One range is to be output from the listing below, exactly as written: the line with "JP1 pin 1: GND -> W30" to the line with "V2: AC 24V (GND, W7)", both kept.
═════ Material provided ═════
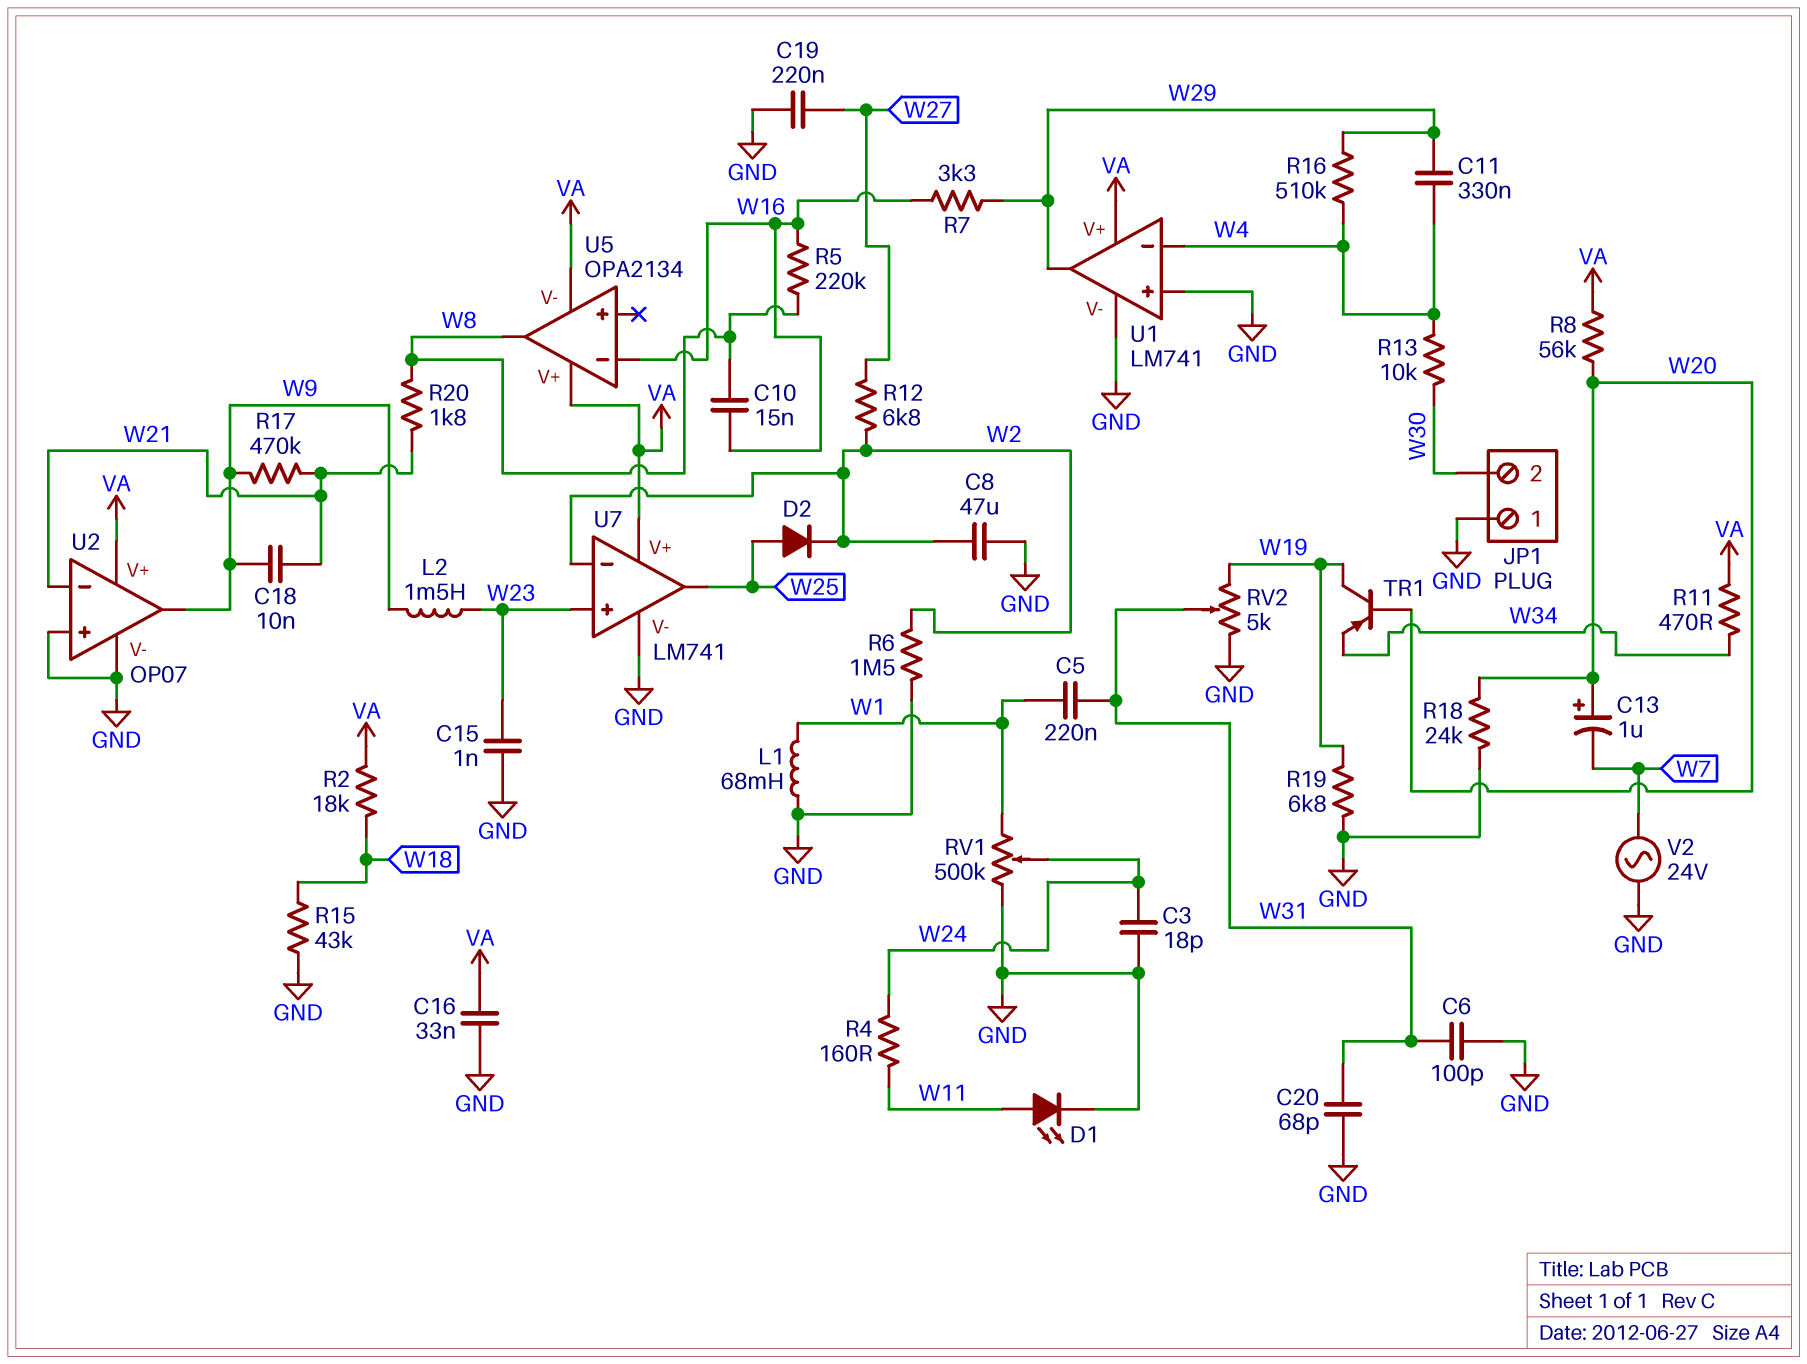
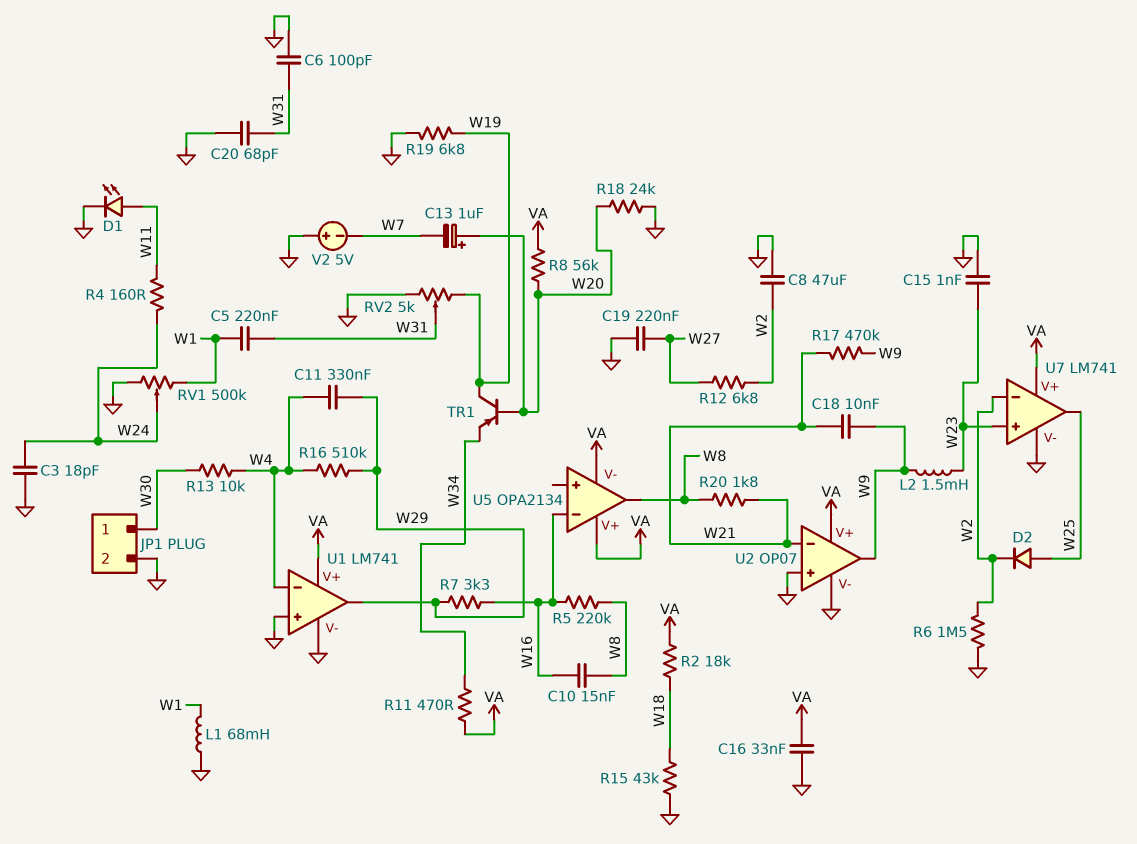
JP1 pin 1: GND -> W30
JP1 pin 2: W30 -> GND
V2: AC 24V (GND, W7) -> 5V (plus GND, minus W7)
═════
═════ Material provided ═════
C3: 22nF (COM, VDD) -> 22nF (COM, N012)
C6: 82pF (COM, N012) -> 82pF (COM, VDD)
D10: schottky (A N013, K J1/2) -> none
═════
═════ Material provided ═════
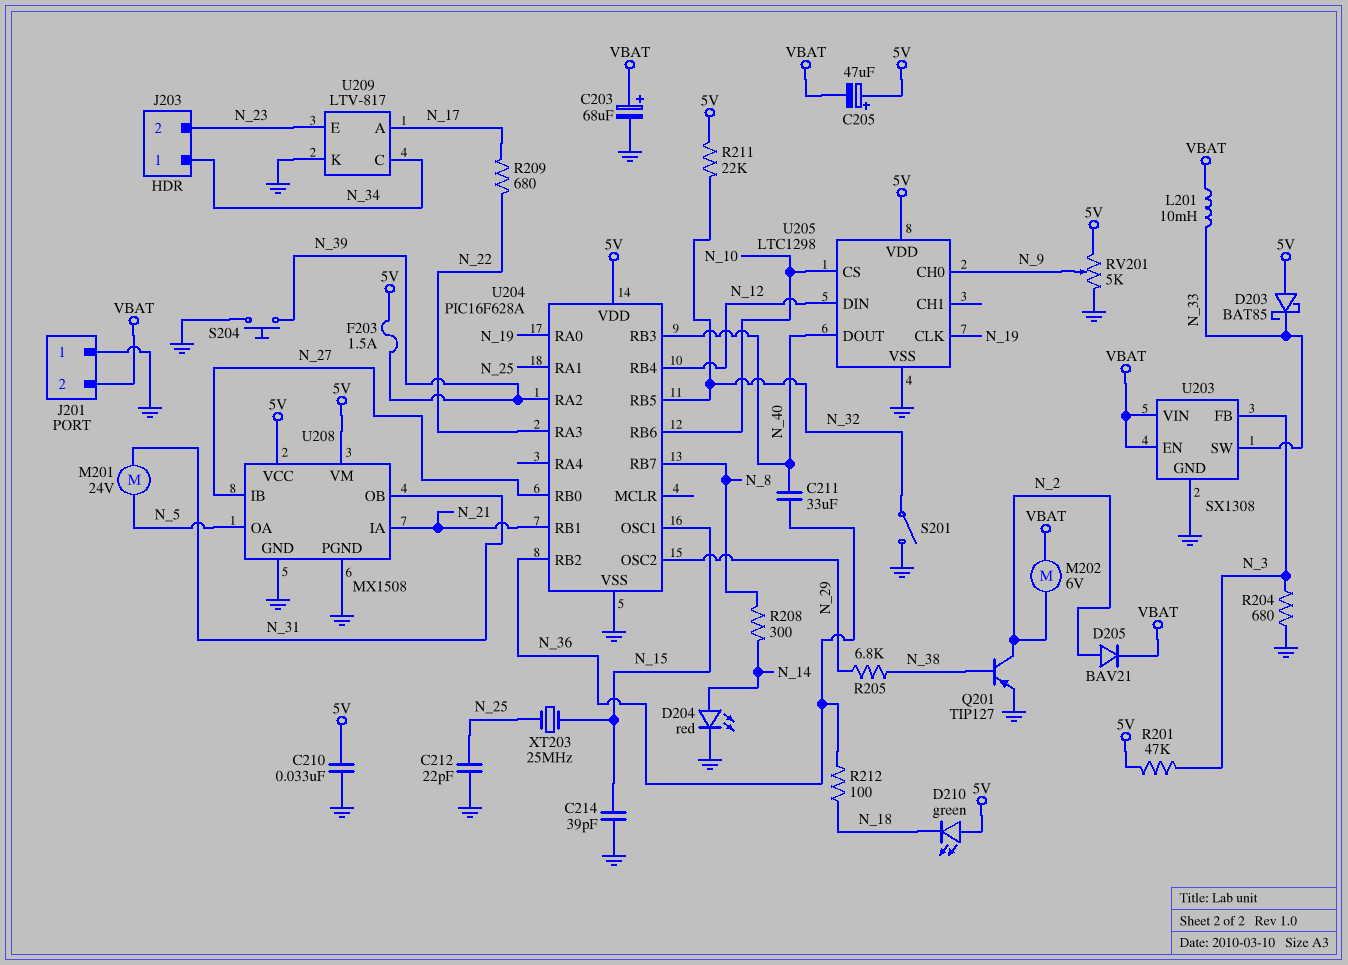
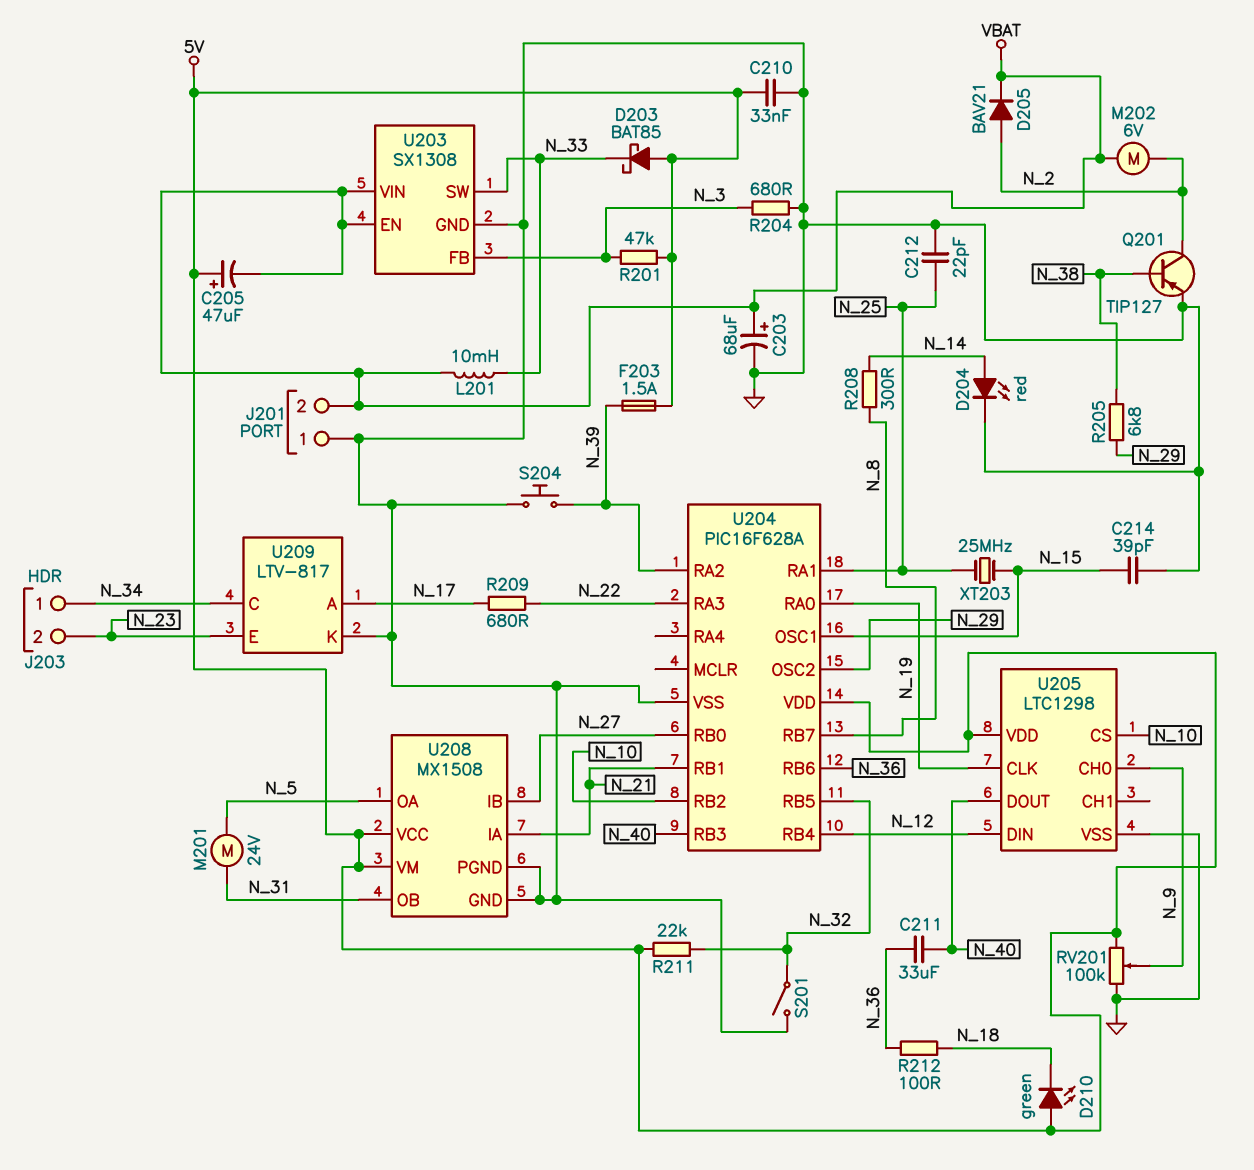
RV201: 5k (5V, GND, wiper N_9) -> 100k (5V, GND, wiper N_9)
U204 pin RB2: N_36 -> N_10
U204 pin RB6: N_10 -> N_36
═════
The completed task:
JP1 pin 1: GND -> W30
JP1 pin 2: W30 -> GND
V2: AC 24V (GND, W7) -> 5V (plus GND, minus W7)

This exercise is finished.